Input data:
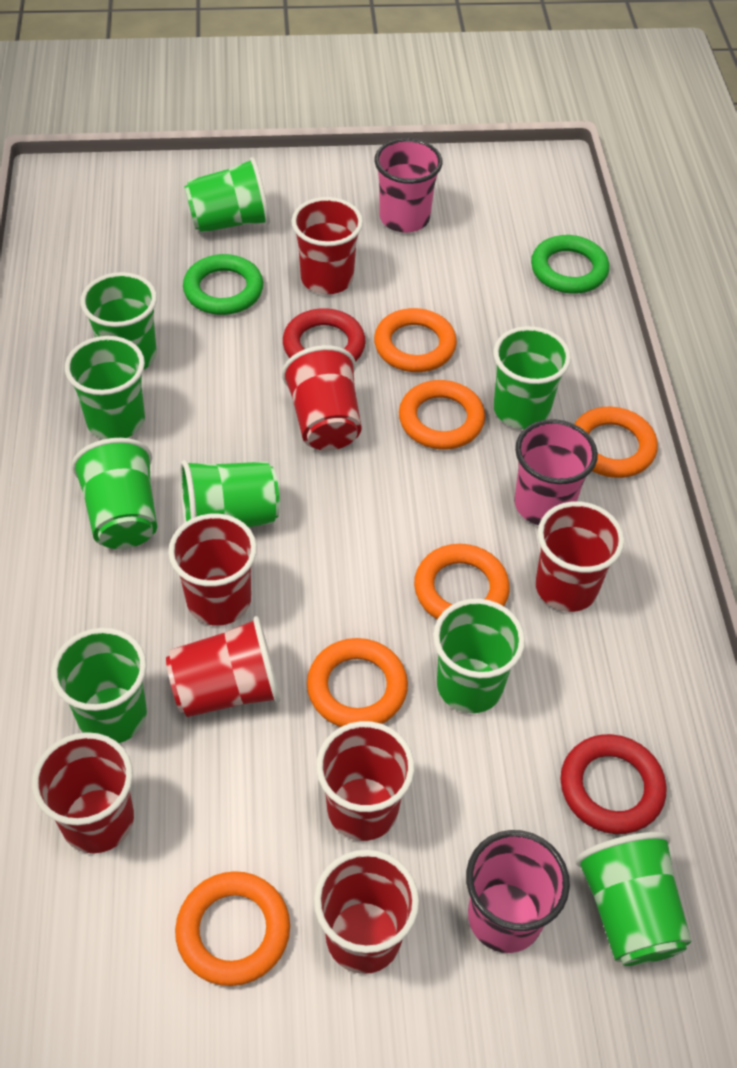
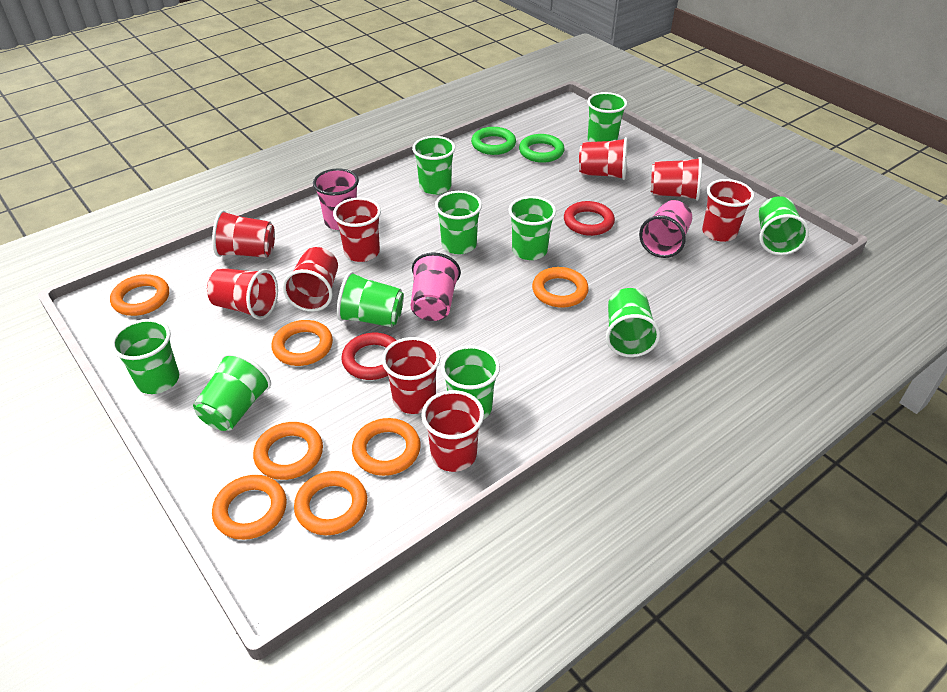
green cup: 9 -> 10
orange ring: 6 -> 7
red cup: 8 -> 9

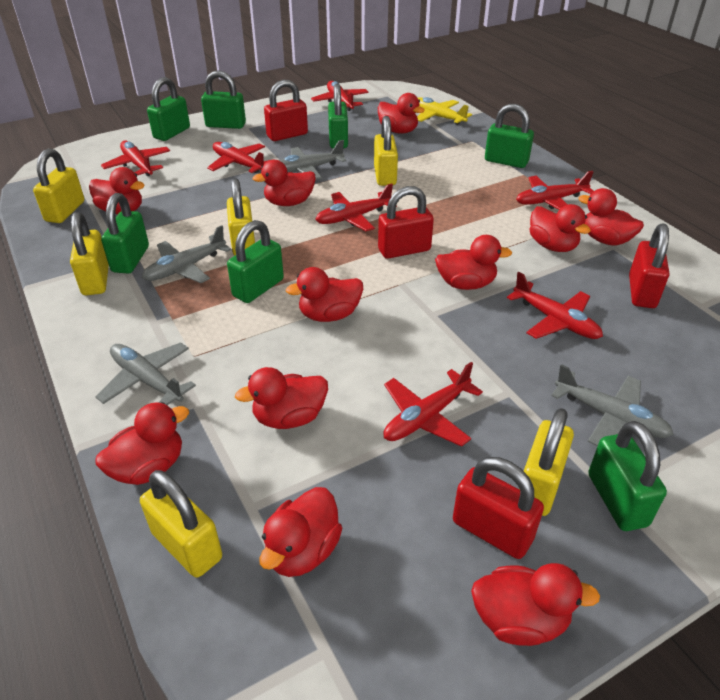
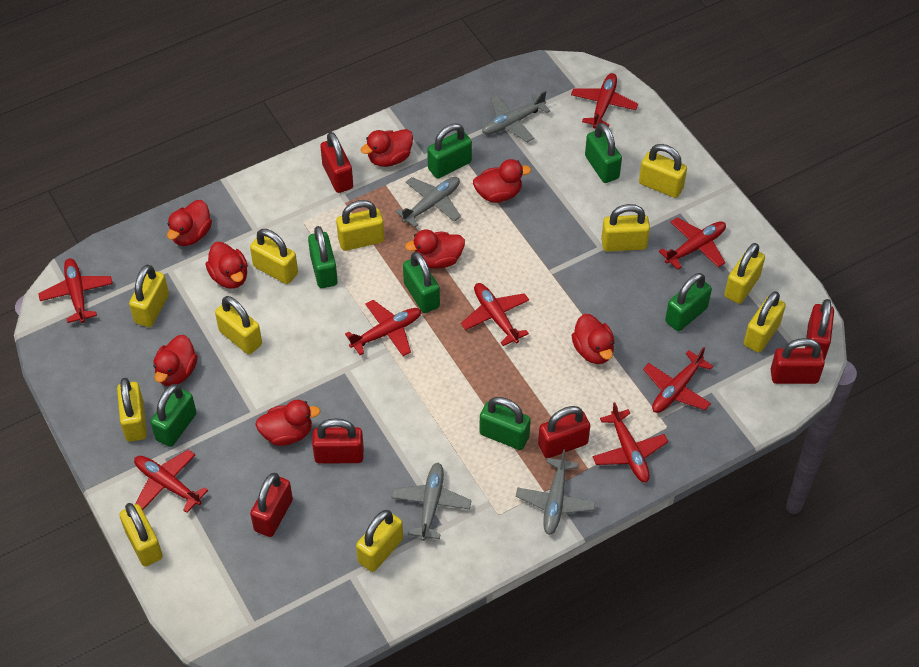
red duck: 11 -> 8
red padlock: 4 -> 6
red plane: 7 -> 8
yellow padlock: 6 -> 11
yellow plane: 1 -> 0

Action item:
Return, exactly as they appear, the lines from the line containing "orange ring: 6 -> 7" through the end of the records above, both ends included, without pictures.

Response:
orange ring: 6 -> 7
red cup: 8 -> 9

red duck: 11 -> 8
red padlock: 4 -> 6
red plane: 7 -> 8
yellow padlock: 6 -> 11
yellow plane: 1 -> 0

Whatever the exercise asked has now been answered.